Lift out, unaltered, the lines of the material below between the line holding "C5: 220nF (GND, VEE) -> 220nF (GND, VA)" and the line holding "R4: 300 (GND, n10) -> 300 (GND, n9)", counting both.

### Data to process
*****
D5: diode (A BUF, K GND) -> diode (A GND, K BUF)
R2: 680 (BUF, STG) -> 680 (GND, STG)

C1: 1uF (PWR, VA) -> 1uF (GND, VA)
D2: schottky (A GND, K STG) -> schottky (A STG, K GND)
*****
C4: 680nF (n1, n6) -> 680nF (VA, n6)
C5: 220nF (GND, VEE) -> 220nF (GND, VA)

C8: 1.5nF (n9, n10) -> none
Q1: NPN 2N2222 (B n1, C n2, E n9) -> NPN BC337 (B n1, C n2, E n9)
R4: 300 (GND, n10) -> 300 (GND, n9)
*****
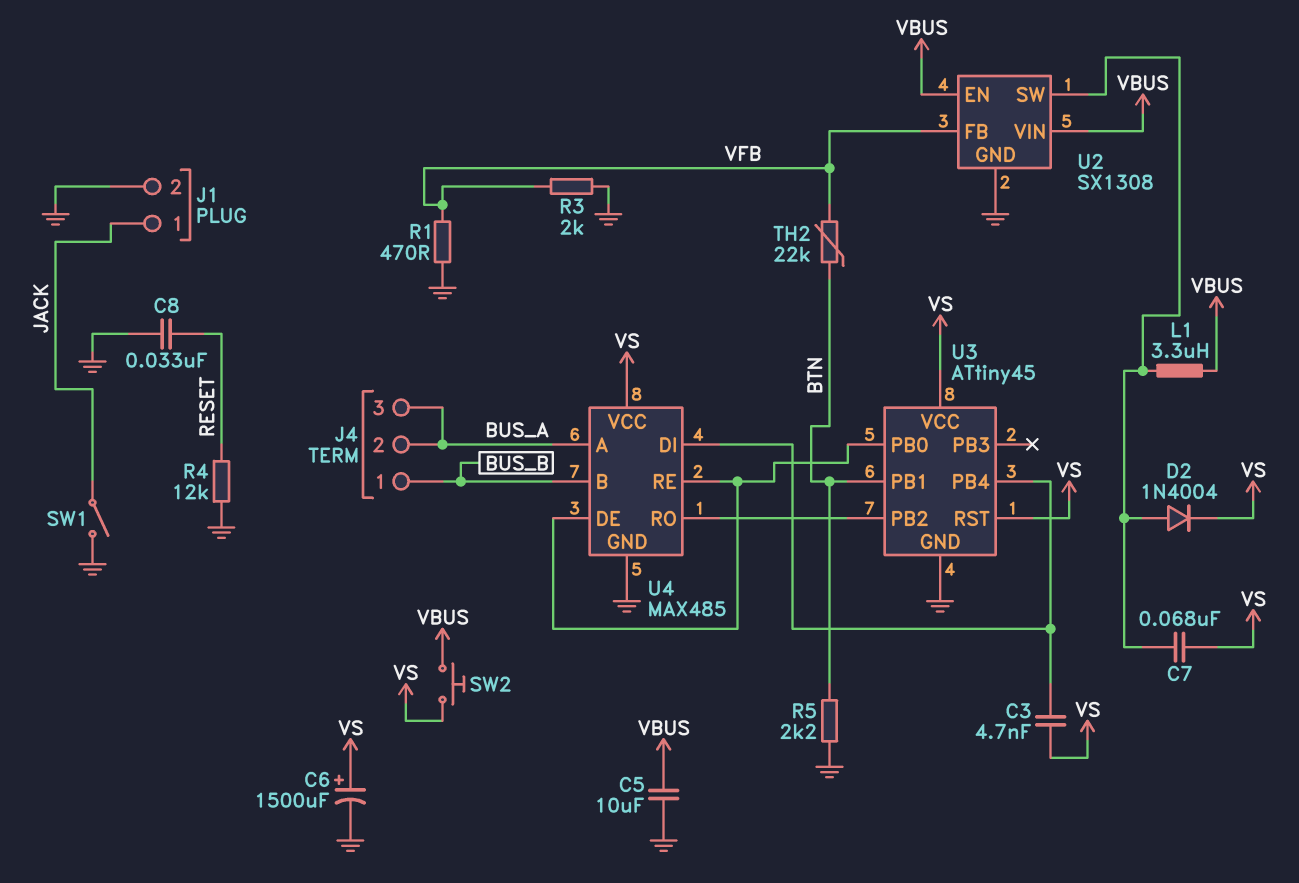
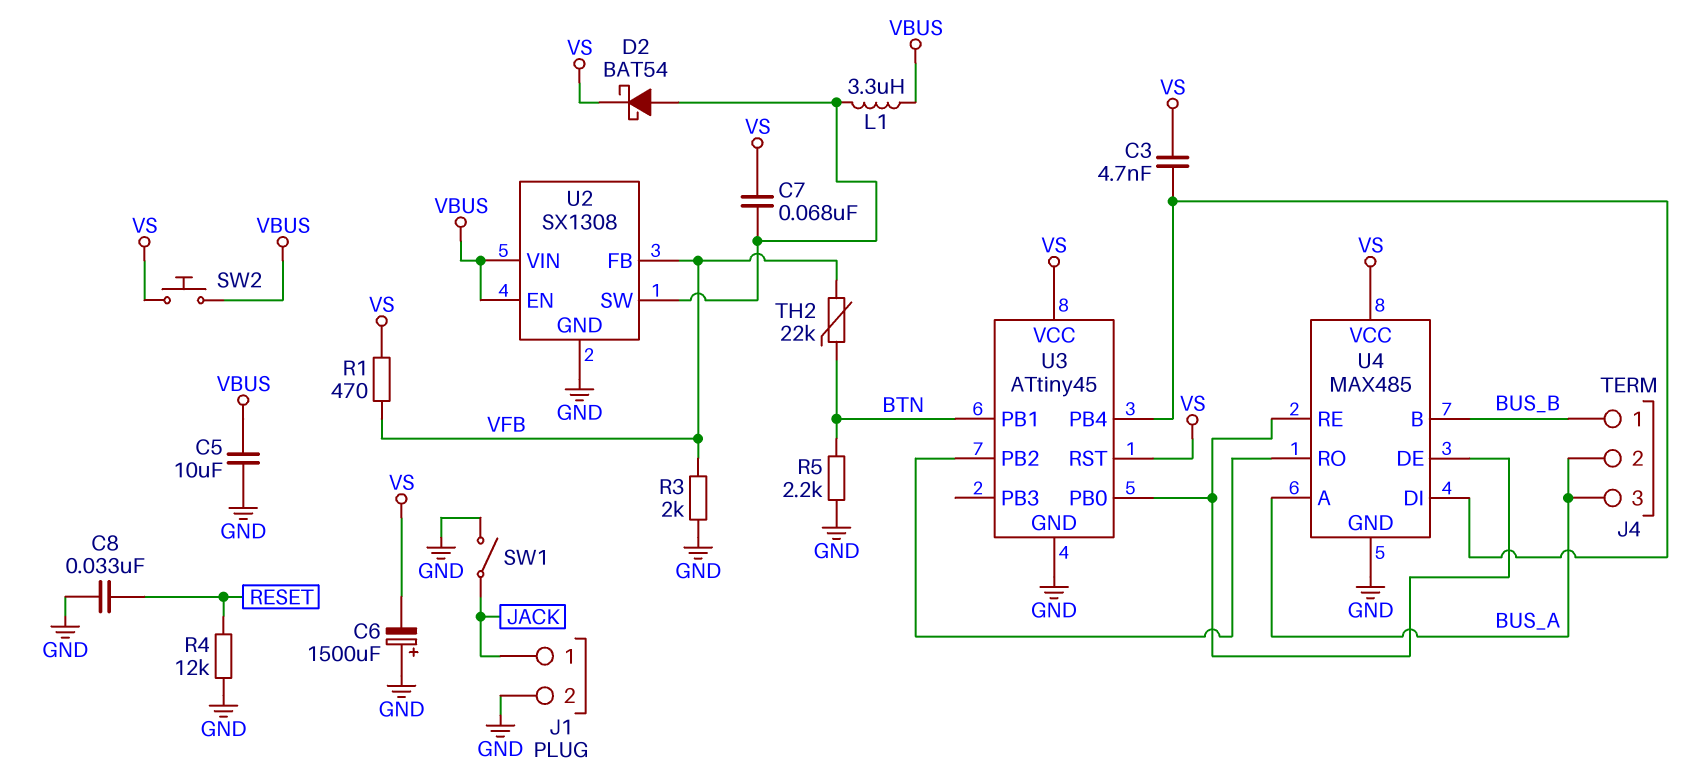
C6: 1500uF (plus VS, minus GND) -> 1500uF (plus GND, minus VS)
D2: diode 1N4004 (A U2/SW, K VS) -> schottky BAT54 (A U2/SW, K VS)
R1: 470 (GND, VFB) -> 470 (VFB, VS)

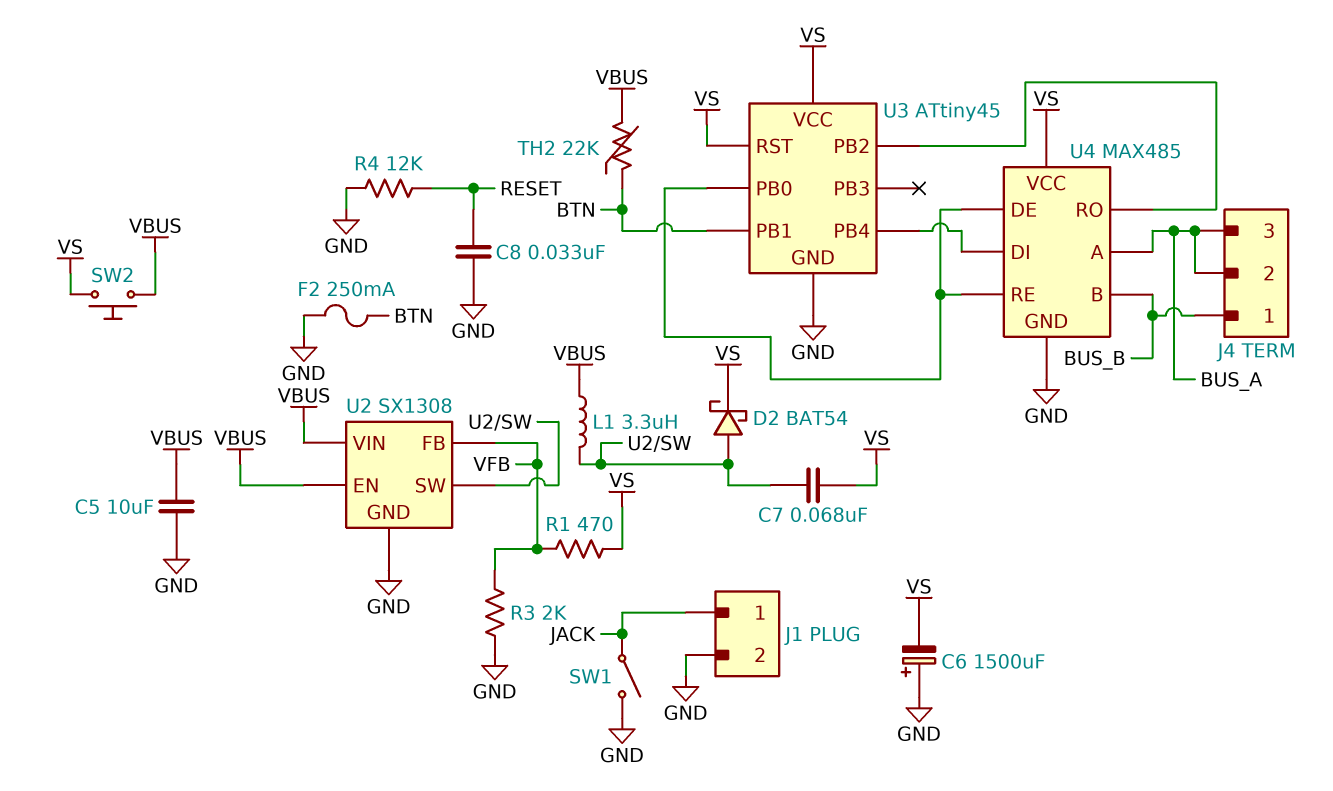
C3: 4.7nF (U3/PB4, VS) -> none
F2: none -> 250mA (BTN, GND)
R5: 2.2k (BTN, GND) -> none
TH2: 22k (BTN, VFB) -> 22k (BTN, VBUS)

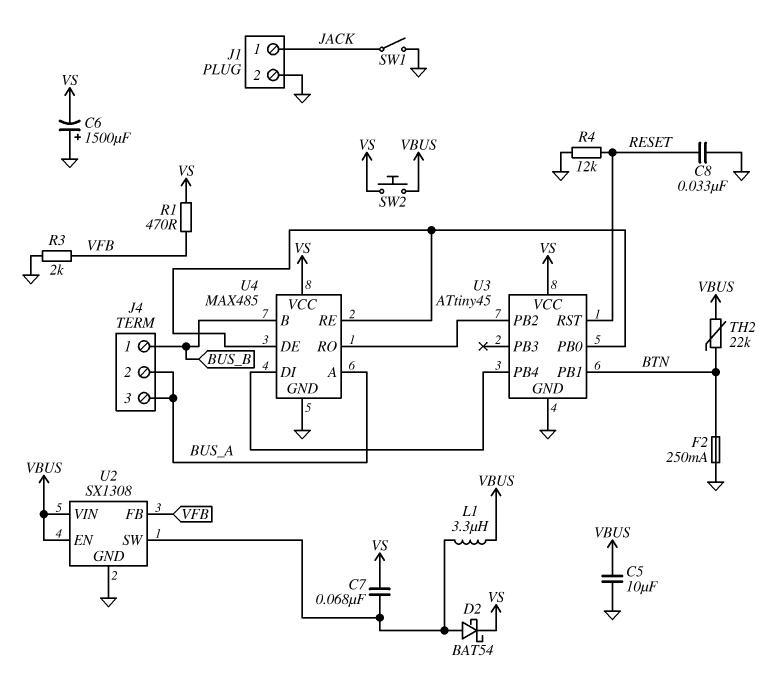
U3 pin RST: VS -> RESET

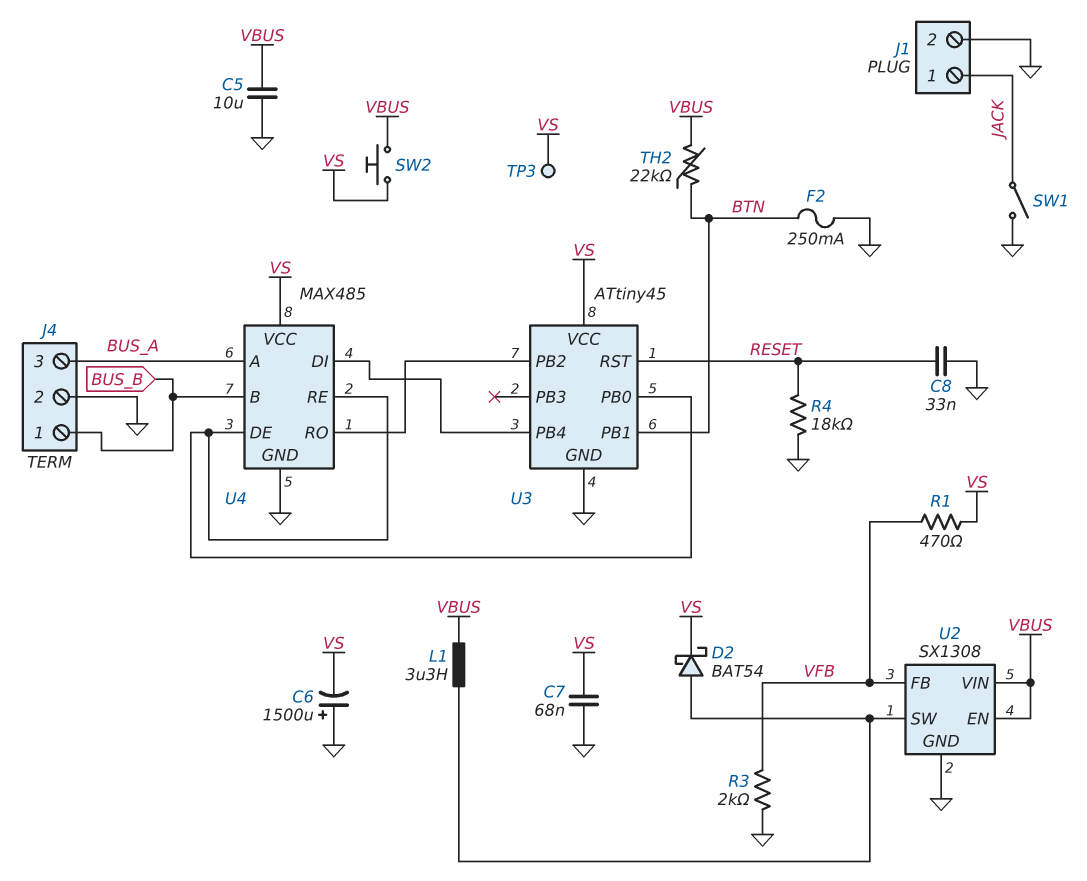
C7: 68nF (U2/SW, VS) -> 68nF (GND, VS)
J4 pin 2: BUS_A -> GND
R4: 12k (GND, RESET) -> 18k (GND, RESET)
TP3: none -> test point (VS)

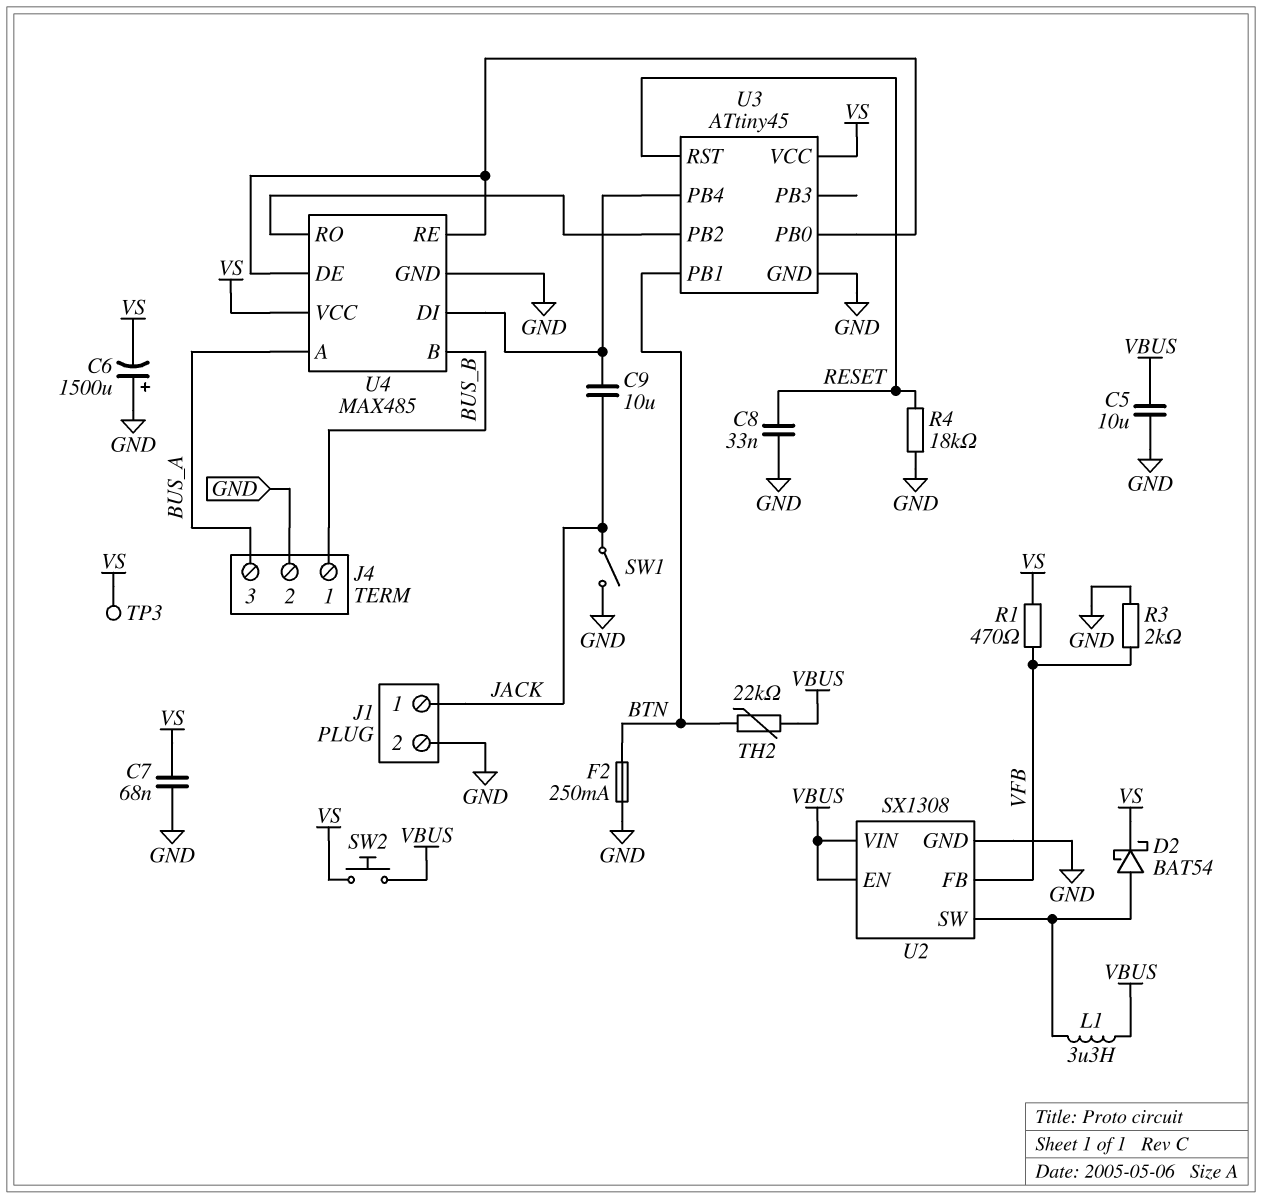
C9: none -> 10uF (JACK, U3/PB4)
*****
### Result of the task
C5: 220nF (GND, VEE) -> 220nF (GND, VA)

C8: 1.5nF (n9, n10) -> none
Q1: NPN 2N2222 (B n1, C n2, E n9) -> NPN BC337 (B n1, C n2, E n9)
R4: 300 (GND, n10) -> 300 (GND, n9)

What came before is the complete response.